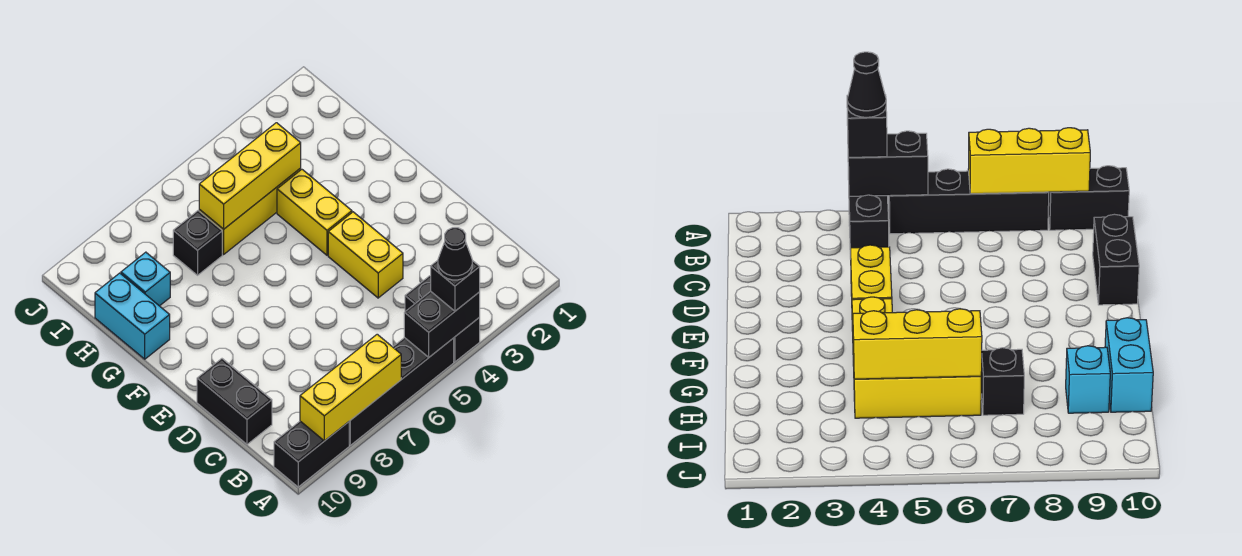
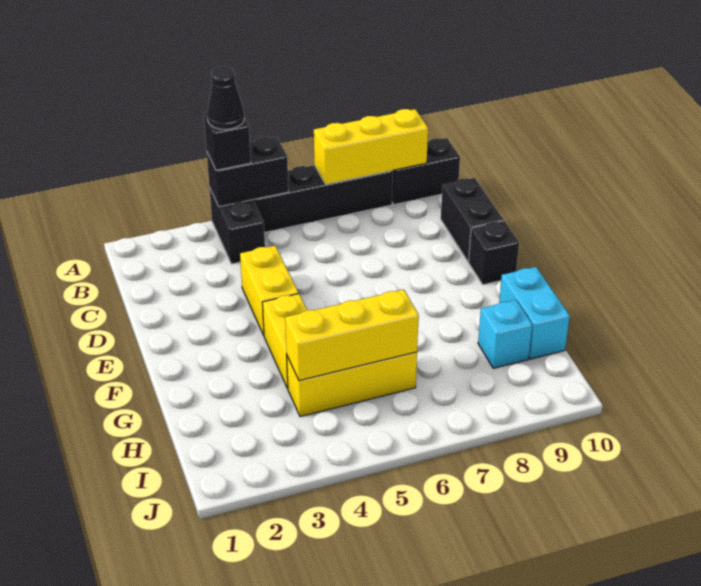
black brick H7 level 1 -> black brick E10 level 1

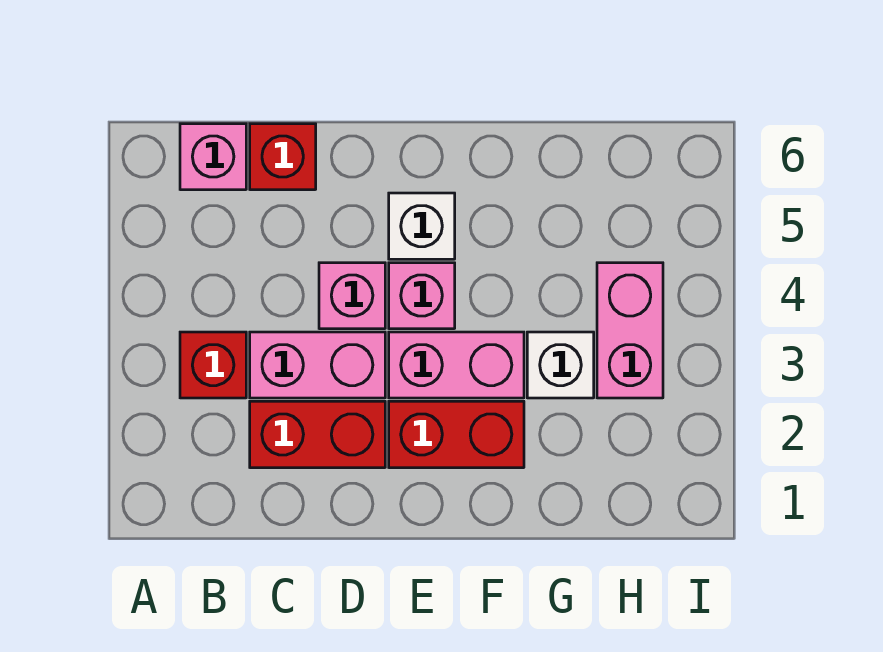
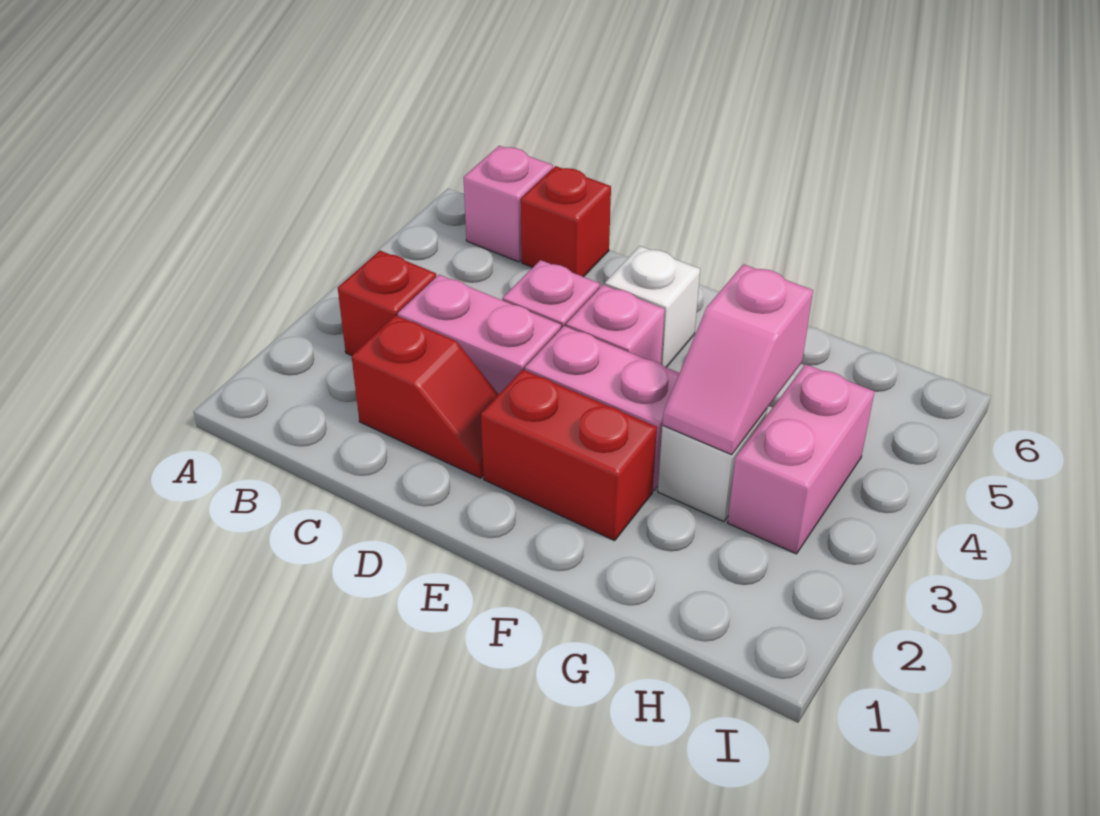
red brick C2:D2 level 1 -> red slope C2:D2 level 1 top C
none -> pink slope G3:G4 level 2 top 4

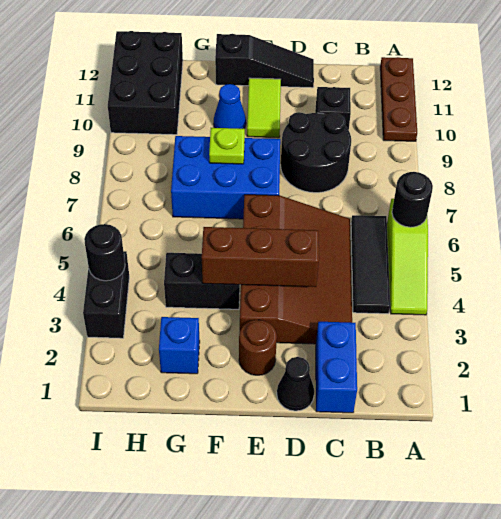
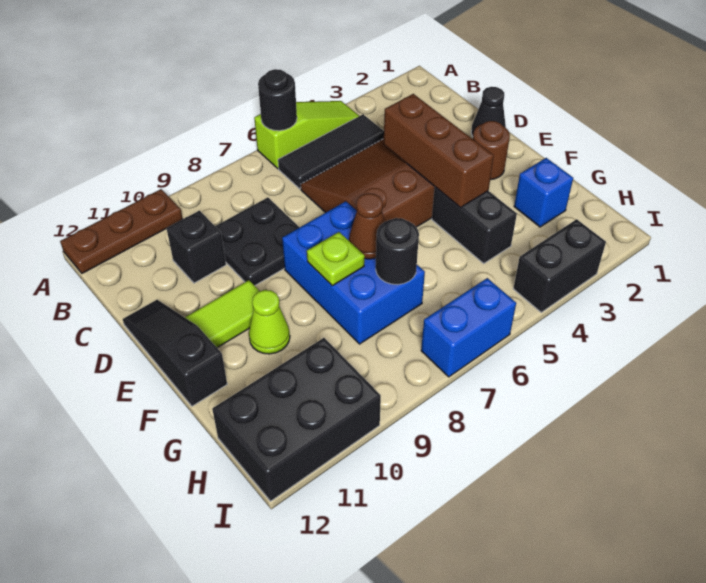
blue brick C1:C2 level 1 -> blue brick I6:I7 level 1
black round brick C8:D9 level 1 -> black plate C8:D9 level 1
none -> brown cone F7 level 2
blue cone F10 level 1 -> lime cone F10 level 1
black round brick I4 level 2 -> black round brick G7 level 2

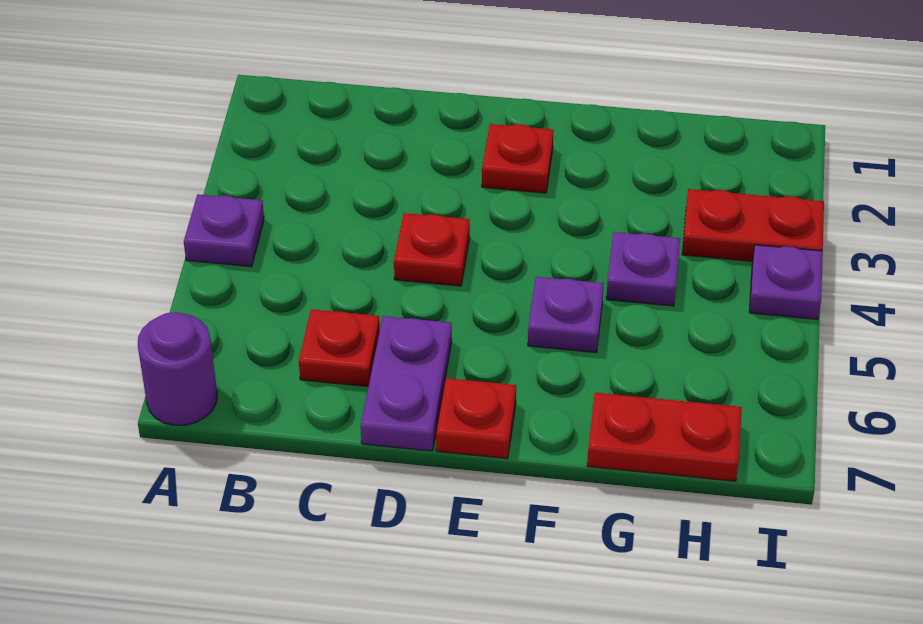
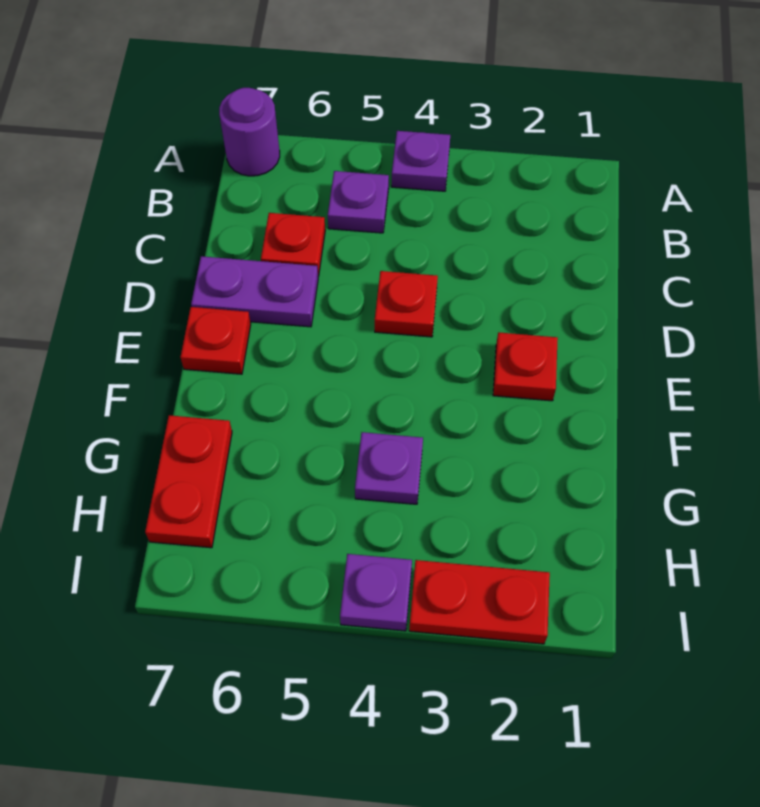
purple plate F5 level 1 -> purple plate B5 level 1
red plate H3:I3 level 1 -> red plate I2:I3 level 1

........

*WHAT YOU NEED TO DO*
Down to the final line, restate the material above word for word, but omit its pictures.

*TASK SOLUTION*
black brick H7 level 1 -> black brick E10 level 1

red brick C2:D2 level 1 -> red slope C2:D2 level 1 top C
none -> pink slope G3:G4 level 2 top 4

blue brick C1:C2 level 1 -> blue brick I6:I7 level 1
black round brick C8:D9 level 1 -> black plate C8:D9 level 1
none -> brown cone F7 level 2
blue cone F10 level 1 -> lime cone F10 level 1
black round brick I4 level 2 -> black round brick G7 level 2

purple plate F5 level 1 -> purple plate B5 level 1
red plate H3:I3 level 1 -> red plate I2:I3 level 1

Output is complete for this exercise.